=== Problem statement ===
Your answer must hold only the lines below from the line containing "(285, 270) = (98, 304): purple" through the line containing "camera: 115 degrees right, 10 degrees down", each reproduced exactly.

=== Dataset excerpts ===
* * *
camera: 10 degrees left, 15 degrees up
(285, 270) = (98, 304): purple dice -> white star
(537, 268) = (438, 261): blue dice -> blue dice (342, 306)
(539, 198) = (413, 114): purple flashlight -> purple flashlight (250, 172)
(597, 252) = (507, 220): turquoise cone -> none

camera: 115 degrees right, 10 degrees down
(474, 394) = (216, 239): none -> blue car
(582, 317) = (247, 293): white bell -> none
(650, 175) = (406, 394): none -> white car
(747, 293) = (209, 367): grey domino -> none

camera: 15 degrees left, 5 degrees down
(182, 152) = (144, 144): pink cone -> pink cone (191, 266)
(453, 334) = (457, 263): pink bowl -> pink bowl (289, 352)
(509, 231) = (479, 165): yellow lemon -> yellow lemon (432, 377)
* * *
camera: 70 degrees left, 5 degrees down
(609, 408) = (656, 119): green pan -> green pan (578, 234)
* * *
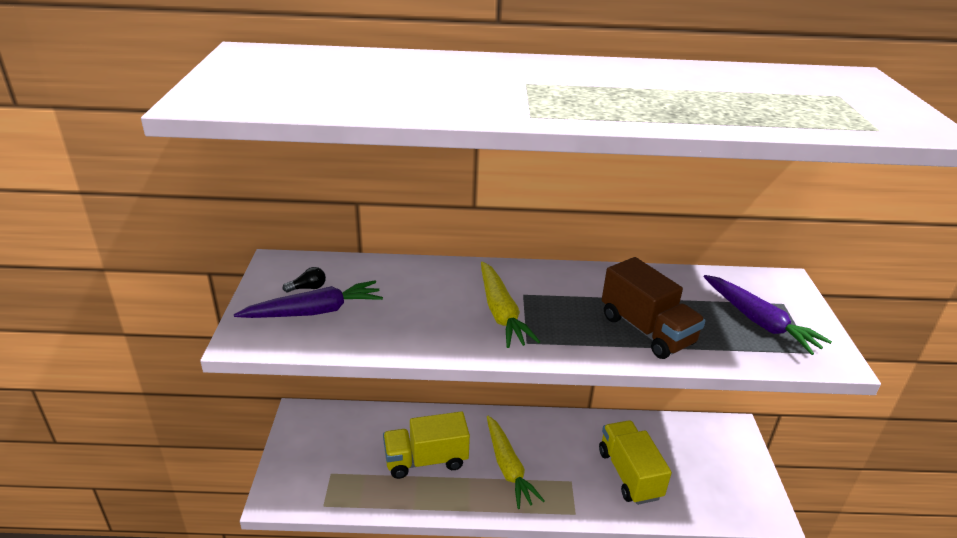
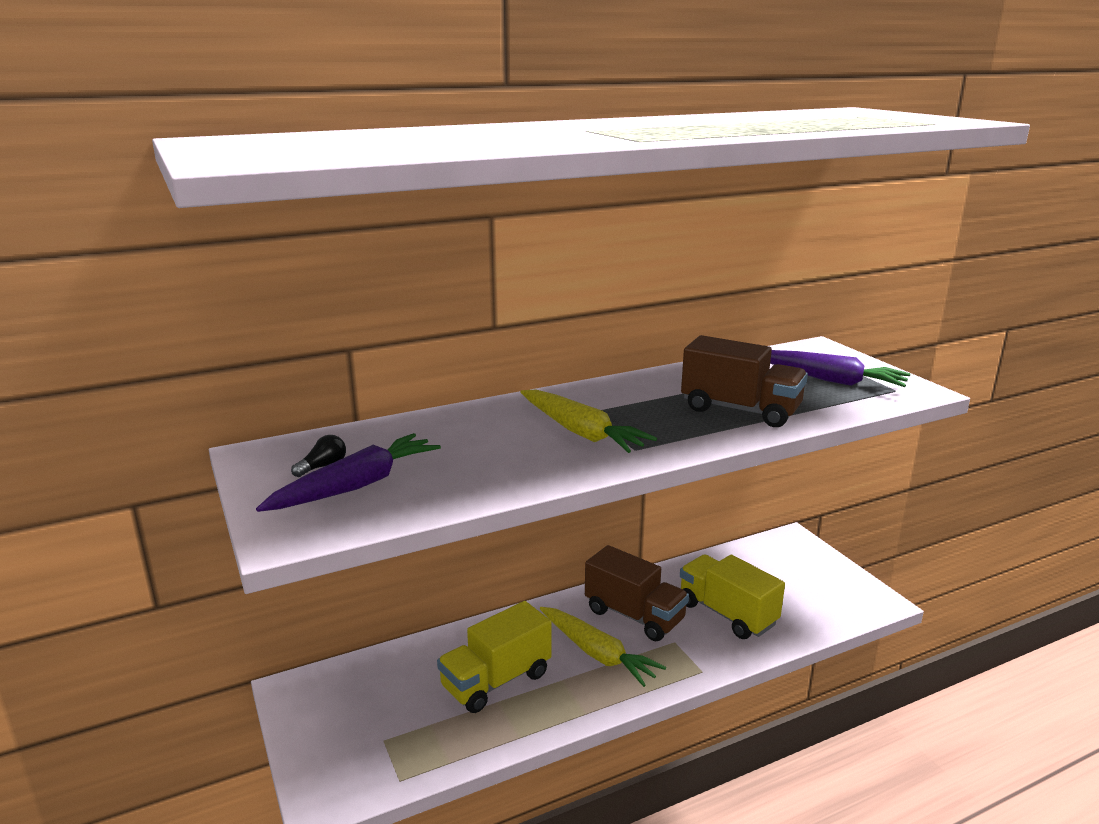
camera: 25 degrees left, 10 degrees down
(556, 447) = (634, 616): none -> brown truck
* * *
=== Expected output ===
(285, 270) = (98, 304): purple dice -> white star
(537, 268) = (438, 261): blue dice -> blue dice (342, 306)
(539, 198) = (413, 114): purple flashlight -> purple flashlight (250, 172)
(597, 252) = (507, 220): turquoise cone -> none

camera: 115 degrees right, 10 degrees down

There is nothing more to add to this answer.